Required work: All of the records below are to be printed exactly; the pictures are to be left out.
(Source material)
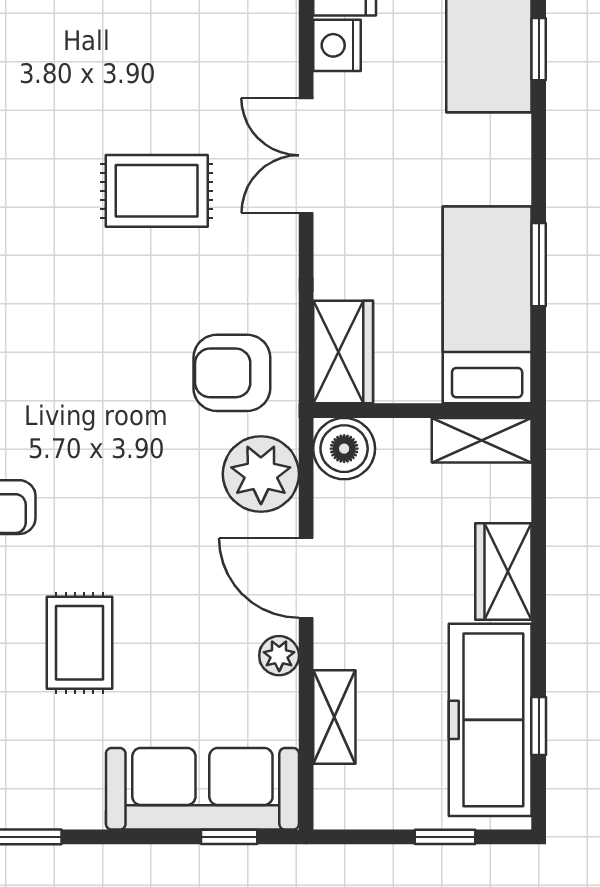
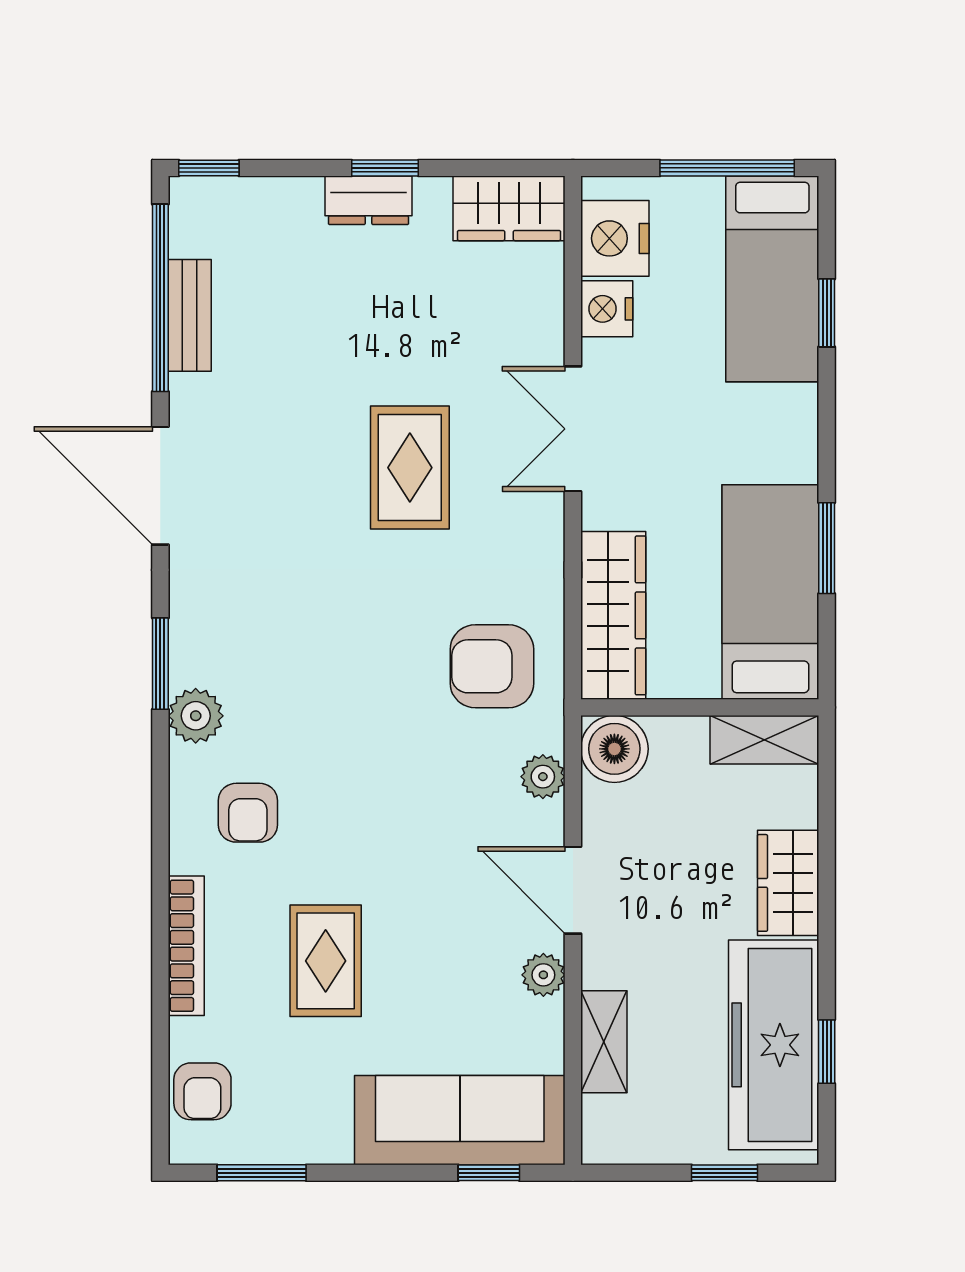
rug: (157, 191) -> (410, 468), turned 90
wardrobe: (343, 352) -> (613, 615), width x1.50
plant: (261, 474) -> (543, 777), width x0.53, depth x0.53

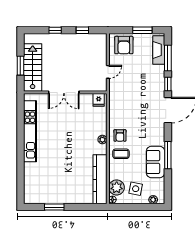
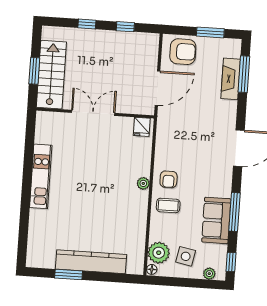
armchair: (124, 45) -> (183, 52), turned -90
fireplace: (159, 50) -> (231, 79), moved
door: (108, 72) -> (158, 88), width x1.88
window: (168, 84) -> (231, 262), moved
double door: (64, 92) -> (93, 113), swing flipped
kitchen unit: (30, 131) -> (41, 176), width x0.73
kitchen counter: (100, 179) -> (91, 262), moved, turned 90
(End Source material)
Response box:
rug: (157, 191) -> (410, 468), turned 90
wardrobe: (343, 352) -> (613, 615), width x1.50
plant: (261, 474) -> (543, 777), width x0.53, depth x0.53

armchair: (124, 45) -> (183, 52), turned -90
fireplace: (159, 50) -> (231, 79), moved
door: (108, 72) -> (158, 88), width x1.88
window: (168, 84) -> (231, 262), moved
double door: (64, 92) -> (93, 113), swing flipped
kitchen unit: (30, 131) -> (41, 176), width x0.73
kitchen counter: (100, 179) -> (91, 262), moved, turned 90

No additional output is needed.